[Data items]
• • •

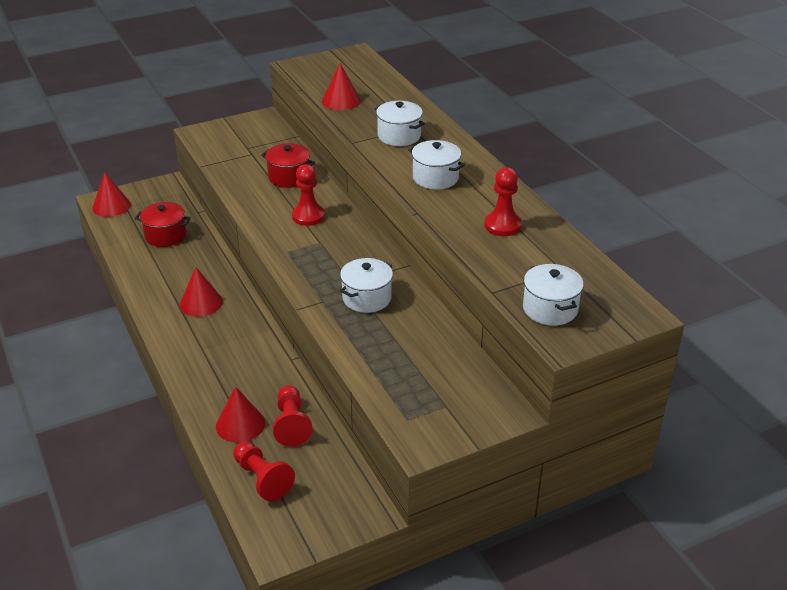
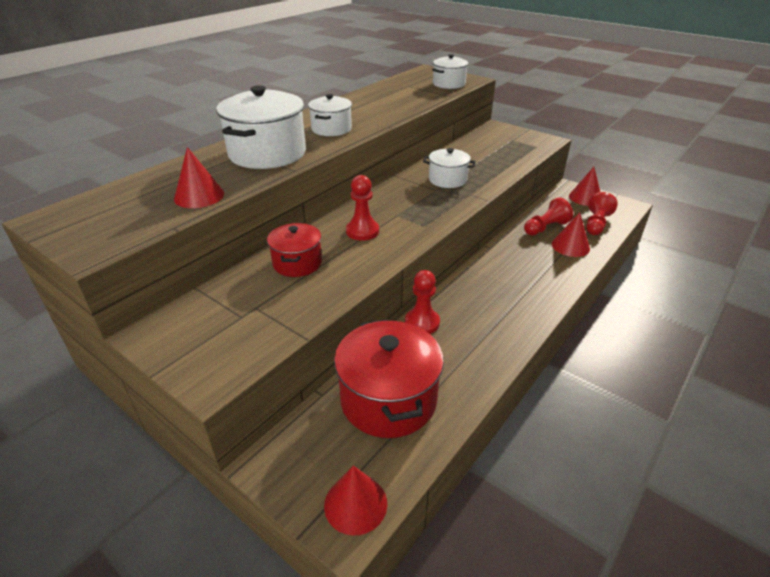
camera: 115 degrees left, 0 degrees up
red pot [135,202,191,247] -> red pot [334,319,444,438], size x1.74
red cone [180,267,223,317] -> red cone moved to [569,167,600,206]
white pot [375,101,425,146] -> white pot [216,86,306,169], size x1.74
red pawn [485,167,522,236] -> red pawn moved to [405,270,440,334]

• • •

Give the number of lines in the records above that contain the word "size", and nothing more.

2